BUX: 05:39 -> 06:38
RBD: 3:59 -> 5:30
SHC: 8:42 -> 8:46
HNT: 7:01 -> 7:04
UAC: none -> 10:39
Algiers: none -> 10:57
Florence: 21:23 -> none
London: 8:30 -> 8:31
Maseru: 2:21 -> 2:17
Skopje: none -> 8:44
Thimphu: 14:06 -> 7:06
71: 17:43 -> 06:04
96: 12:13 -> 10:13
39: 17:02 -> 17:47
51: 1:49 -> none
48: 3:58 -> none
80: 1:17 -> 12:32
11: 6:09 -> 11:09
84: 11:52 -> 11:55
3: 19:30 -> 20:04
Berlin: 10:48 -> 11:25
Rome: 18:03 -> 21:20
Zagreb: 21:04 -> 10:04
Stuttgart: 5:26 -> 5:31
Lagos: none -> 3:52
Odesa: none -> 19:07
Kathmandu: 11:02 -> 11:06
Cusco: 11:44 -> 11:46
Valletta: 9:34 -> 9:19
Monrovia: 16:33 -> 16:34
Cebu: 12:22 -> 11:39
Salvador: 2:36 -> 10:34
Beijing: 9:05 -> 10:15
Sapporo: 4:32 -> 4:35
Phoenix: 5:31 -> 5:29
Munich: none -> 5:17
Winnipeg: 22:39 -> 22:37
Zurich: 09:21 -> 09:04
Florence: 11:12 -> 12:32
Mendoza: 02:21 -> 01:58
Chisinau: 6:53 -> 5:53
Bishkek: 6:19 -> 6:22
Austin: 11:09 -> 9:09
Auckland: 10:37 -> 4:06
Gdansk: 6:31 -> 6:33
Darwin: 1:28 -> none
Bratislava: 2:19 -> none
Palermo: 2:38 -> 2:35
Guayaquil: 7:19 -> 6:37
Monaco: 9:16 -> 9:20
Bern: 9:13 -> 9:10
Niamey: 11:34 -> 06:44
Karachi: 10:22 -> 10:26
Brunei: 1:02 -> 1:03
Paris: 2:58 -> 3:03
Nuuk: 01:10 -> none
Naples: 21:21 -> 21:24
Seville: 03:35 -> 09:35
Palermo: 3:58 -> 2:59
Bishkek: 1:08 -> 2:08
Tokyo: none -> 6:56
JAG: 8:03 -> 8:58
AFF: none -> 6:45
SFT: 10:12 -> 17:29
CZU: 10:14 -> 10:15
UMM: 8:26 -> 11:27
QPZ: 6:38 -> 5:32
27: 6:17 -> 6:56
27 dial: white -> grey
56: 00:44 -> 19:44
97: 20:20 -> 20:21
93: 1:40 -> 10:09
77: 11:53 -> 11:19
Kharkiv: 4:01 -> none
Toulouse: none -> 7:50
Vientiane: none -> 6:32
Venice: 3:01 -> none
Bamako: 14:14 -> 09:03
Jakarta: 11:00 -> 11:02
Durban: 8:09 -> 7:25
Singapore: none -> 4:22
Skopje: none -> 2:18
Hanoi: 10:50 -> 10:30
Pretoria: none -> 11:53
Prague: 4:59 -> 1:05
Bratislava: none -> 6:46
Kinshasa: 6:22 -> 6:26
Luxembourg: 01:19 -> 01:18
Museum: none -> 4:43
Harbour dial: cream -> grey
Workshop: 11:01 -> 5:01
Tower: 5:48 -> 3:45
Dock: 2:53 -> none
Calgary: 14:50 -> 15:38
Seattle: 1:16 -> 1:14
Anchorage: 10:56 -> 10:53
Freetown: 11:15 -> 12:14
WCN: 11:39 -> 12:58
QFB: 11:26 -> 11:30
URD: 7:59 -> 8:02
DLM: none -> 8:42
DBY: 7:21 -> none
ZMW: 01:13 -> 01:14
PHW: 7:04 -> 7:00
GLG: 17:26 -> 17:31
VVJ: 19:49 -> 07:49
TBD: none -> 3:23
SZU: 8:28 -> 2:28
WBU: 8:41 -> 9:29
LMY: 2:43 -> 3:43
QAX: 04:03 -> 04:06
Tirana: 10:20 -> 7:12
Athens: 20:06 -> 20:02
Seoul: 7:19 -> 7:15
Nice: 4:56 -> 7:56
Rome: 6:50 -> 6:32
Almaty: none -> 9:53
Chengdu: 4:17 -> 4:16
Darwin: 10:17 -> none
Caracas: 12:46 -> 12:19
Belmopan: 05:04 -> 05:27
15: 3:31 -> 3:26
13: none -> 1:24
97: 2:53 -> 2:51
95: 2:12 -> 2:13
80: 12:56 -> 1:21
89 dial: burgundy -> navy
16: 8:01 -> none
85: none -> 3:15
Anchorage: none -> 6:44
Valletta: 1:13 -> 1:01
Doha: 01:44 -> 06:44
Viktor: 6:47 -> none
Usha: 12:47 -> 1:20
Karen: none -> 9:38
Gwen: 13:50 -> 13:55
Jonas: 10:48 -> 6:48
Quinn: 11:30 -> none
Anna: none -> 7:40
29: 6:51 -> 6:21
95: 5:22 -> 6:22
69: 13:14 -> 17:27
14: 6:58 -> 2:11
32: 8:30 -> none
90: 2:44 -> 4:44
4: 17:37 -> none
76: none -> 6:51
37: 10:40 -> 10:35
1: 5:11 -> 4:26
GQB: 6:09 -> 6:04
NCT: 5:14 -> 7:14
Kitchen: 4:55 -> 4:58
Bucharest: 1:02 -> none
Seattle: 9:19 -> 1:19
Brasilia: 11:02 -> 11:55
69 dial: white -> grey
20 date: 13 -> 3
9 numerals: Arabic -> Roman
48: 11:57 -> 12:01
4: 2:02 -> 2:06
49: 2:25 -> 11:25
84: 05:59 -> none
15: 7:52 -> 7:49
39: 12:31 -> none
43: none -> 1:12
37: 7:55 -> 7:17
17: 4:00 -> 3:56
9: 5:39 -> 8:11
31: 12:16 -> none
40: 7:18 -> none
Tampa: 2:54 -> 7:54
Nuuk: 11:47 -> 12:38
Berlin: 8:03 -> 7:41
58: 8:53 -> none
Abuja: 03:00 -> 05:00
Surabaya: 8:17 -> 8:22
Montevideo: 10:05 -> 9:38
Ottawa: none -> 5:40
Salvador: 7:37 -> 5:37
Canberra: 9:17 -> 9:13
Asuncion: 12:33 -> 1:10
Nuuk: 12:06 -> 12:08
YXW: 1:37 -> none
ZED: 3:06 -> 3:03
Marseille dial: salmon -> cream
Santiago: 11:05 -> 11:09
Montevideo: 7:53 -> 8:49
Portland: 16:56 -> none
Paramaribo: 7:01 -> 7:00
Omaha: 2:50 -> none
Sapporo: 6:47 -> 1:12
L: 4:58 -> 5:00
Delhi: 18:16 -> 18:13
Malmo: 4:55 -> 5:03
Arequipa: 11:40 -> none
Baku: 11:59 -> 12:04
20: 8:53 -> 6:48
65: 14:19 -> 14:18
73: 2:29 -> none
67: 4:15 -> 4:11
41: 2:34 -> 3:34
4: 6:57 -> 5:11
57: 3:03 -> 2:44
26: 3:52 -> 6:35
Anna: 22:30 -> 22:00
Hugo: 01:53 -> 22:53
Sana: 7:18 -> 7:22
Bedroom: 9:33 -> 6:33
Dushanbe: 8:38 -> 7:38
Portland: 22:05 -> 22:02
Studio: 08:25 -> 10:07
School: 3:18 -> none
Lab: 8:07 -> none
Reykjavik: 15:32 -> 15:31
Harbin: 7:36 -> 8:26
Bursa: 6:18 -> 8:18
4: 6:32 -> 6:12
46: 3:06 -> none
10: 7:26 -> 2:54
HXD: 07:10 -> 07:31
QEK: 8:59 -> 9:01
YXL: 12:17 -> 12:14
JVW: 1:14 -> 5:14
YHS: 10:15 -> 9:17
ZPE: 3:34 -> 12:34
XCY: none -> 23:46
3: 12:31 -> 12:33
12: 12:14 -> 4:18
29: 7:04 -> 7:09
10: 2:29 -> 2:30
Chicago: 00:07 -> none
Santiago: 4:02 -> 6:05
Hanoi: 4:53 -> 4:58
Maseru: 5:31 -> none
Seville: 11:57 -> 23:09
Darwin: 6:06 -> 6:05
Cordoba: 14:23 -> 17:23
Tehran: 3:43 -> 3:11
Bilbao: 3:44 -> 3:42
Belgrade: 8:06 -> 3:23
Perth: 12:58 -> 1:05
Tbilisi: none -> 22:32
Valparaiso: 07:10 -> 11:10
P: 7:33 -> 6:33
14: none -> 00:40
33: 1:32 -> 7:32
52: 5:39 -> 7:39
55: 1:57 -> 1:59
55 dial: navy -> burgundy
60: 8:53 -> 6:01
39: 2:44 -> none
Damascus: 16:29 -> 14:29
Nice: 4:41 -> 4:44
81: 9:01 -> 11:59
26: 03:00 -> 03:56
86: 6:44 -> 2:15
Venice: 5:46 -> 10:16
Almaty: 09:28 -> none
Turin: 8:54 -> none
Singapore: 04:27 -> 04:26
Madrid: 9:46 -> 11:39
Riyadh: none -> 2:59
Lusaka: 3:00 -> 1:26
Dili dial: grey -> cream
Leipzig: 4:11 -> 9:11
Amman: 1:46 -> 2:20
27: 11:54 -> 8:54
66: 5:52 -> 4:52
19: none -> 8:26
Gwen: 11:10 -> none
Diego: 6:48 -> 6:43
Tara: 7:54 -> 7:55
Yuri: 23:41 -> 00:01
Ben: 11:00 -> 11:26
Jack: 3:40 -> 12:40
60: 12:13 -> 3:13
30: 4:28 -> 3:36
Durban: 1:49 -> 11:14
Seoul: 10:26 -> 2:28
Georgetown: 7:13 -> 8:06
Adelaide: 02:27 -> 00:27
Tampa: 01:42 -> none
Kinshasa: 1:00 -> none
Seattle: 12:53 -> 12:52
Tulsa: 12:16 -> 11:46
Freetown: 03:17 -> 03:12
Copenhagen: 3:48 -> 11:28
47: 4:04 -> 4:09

.....

CHALLENGE:
Rewrite the material above from its first line through the line holding "Naples: 21:21 -> 21:24", inclusive, putting "Geneva" in place of "Monaco" and leaving everything else unchanged.

RESPONSE TO THE TASK:
BUX: 05:39 -> 06:38
RBD: 3:59 -> 5:30
SHC: 8:42 -> 8:46
HNT: 7:01 -> 7:04
UAC: none -> 10:39
Algiers: none -> 10:57
Florence: 21:23 -> none
London: 8:30 -> 8:31
Maseru: 2:21 -> 2:17
Skopje: none -> 8:44
Thimphu: 14:06 -> 7:06
71: 17:43 -> 06:04
96: 12:13 -> 10:13
39: 17:02 -> 17:47
51: 1:49 -> none
48: 3:58 -> none
80: 1:17 -> 12:32
11: 6:09 -> 11:09
84: 11:52 -> 11:55
3: 19:30 -> 20:04
Berlin: 10:48 -> 11:25
Rome: 18:03 -> 21:20
Zagreb: 21:04 -> 10:04
Stuttgart: 5:26 -> 5:31
Lagos: none -> 3:52
Odesa: none -> 19:07
Kathmandu: 11:02 -> 11:06
Cusco: 11:44 -> 11:46
Valletta: 9:34 -> 9:19
Monrovia: 16:33 -> 16:34
Cebu: 12:22 -> 11:39
Salvador: 2:36 -> 10:34
Beijing: 9:05 -> 10:15
Sapporo: 4:32 -> 4:35
Phoenix: 5:31 -> 5:29
Munich: none -> 5:17
Winnipeg: 22:39 -> 22:37
Zurich: 09:21 -> 09:04
Florence: 11:12 -> 12:32
Mendoza: 02:21 -> 01:58
Chisinau: 6:53 -> 5:53
Bishkek: 6:19 -> 6:22
Austin: 11:09 -> 9:09
Auckland: 10:37 -> 4:06
Gdansk: 6:31 -> 6:33
Darwin: 1:28 -> none
Bratislava: 2:19 -> none
Palermo: 2:38 -> 2:35
Guayaquil: 7:19 -> 6:37
Geneva: 9:16 -> 9:20
Bern: 9:13 -> 9:10
Niamey: 11:34 -> 06:44
Karachi: 10:22 -> 10:26
Brunei: 1:02 -> 1:03
Paris: 2:58 -> 3:03
Nuuk: 01:10 -> none
Naples: 21:21 -> 21:24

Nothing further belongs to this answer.